• [What you should do] Repeat word for word, please, only the lines of the material from the one containing "R15: 4.3k (VDD, n9) -> 4.3k (GND, n9)" through its final line, both ends included.

┌────────

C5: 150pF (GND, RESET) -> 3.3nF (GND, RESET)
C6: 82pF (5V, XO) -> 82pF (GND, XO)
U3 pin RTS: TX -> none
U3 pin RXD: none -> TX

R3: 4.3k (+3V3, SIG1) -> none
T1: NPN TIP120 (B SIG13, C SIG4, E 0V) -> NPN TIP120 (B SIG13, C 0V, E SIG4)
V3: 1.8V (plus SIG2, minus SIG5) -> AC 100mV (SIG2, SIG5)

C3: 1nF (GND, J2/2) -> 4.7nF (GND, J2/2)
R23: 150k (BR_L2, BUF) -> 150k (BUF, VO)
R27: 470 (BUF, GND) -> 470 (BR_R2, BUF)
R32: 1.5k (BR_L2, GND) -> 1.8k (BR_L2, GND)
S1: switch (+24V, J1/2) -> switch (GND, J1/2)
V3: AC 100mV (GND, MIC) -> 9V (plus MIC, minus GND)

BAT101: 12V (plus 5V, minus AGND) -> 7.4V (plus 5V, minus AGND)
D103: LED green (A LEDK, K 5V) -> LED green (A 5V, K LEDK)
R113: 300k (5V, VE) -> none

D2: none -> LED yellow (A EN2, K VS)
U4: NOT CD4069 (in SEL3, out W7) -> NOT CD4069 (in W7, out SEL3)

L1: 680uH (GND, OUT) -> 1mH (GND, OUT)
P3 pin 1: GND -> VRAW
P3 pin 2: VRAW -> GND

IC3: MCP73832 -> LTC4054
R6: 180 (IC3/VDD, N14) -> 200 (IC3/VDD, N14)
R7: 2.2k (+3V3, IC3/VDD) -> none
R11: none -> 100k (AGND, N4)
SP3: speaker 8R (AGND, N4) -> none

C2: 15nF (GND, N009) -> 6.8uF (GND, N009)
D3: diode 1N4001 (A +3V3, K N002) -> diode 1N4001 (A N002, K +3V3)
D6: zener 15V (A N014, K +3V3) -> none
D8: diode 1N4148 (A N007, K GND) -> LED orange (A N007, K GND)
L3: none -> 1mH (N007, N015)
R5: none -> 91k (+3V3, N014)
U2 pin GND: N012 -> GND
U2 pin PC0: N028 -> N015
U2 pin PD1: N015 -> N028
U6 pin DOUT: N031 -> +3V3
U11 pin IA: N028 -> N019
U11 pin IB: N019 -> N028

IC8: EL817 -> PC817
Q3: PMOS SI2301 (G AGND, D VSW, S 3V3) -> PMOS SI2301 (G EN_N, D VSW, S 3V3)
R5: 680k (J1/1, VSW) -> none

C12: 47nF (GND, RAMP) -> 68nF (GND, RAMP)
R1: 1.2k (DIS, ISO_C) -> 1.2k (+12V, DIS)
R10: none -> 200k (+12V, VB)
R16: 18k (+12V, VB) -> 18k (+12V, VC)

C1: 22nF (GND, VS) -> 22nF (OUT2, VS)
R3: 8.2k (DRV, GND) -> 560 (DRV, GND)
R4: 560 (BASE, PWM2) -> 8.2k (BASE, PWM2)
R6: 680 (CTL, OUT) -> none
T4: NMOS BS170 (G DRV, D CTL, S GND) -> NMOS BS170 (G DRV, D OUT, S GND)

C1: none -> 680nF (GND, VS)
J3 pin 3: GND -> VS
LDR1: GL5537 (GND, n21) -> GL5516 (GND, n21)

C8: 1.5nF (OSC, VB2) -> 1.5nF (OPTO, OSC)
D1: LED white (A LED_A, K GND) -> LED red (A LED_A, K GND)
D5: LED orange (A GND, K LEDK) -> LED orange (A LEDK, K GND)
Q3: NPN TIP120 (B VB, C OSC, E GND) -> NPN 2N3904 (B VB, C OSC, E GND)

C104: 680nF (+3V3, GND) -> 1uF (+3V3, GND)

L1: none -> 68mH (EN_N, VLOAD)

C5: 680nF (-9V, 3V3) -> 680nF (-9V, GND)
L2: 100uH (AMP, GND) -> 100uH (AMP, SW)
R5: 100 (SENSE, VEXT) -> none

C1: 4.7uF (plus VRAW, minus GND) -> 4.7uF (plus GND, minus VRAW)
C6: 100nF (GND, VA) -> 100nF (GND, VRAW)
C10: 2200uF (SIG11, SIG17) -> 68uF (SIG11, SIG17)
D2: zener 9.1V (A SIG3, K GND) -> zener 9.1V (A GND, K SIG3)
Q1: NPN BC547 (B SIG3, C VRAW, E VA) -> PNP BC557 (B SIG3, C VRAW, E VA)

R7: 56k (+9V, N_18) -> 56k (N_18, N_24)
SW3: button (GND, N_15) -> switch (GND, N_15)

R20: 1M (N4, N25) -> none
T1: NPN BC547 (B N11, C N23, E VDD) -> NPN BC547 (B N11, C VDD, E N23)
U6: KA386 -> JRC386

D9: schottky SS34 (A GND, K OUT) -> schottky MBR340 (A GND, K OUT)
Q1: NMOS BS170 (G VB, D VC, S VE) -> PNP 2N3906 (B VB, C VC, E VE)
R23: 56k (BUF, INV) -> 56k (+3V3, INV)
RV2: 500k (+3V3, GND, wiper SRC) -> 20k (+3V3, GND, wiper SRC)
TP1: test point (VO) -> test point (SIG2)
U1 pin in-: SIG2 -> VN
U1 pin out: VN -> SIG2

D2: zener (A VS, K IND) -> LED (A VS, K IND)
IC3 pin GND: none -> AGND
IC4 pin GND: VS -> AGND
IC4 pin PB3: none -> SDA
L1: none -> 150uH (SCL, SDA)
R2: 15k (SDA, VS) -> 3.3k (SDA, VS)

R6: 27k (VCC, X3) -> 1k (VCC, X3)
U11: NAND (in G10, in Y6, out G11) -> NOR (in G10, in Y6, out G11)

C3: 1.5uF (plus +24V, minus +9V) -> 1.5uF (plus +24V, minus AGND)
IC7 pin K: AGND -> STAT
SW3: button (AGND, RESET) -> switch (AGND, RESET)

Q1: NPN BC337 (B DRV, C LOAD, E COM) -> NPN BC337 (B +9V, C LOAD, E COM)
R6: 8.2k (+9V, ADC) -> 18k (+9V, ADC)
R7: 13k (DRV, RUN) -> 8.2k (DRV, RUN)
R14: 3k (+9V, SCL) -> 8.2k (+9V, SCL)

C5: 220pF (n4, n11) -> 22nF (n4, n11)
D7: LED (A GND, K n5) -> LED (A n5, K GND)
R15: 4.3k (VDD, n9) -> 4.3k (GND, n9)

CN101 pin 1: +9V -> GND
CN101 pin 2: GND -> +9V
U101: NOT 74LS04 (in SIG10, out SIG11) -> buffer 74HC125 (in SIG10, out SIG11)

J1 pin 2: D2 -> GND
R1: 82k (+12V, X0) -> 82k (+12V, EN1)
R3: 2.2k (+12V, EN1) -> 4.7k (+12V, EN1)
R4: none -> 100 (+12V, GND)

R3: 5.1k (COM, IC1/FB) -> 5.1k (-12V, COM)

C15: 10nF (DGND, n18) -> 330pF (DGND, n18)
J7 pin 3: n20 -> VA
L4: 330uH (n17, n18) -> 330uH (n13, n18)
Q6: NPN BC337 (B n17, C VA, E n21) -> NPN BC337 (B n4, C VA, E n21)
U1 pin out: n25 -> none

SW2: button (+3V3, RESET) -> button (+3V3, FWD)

└────────

• [Written solution]
R15: 4.3k (VDD, n9) -> 4.3k (GND, n9)

CN101 pin 1: +9V -> GND
CN101 pin 2: GND -> +9V
U101: NOT 74LS04 (in SIG10, out SIG11) -> buffer 74HC125 (in SIG10, out SIG11)

J1 pin 2: D2 -> GND
R1: 82k (+12V, X0) -> 82k (+12V, EN1)
R3: 2.2k (+12V, EN1) -> 4.7k (+12V, EN1)
R4: none -> 100 (+12V, GND)

R3: 5.1k (COM, IC1/FB) -> 5.1k (-12V, COM)

C15: 10nF (DGND, n18) -> 330pF (DGND, n18)
J7 pin 3: n20 -> VA
L4: 330uH (n17, n18) -> 330uH (n13, n18)
Q6: NPN BC337 (B n17, C VA, E n21) -> NPN BC337 (B n4, C VA, E n21)
U1 pin out: n25 -> none

SW2: button (+3V3, RESET) -> button (+3V3, FWD)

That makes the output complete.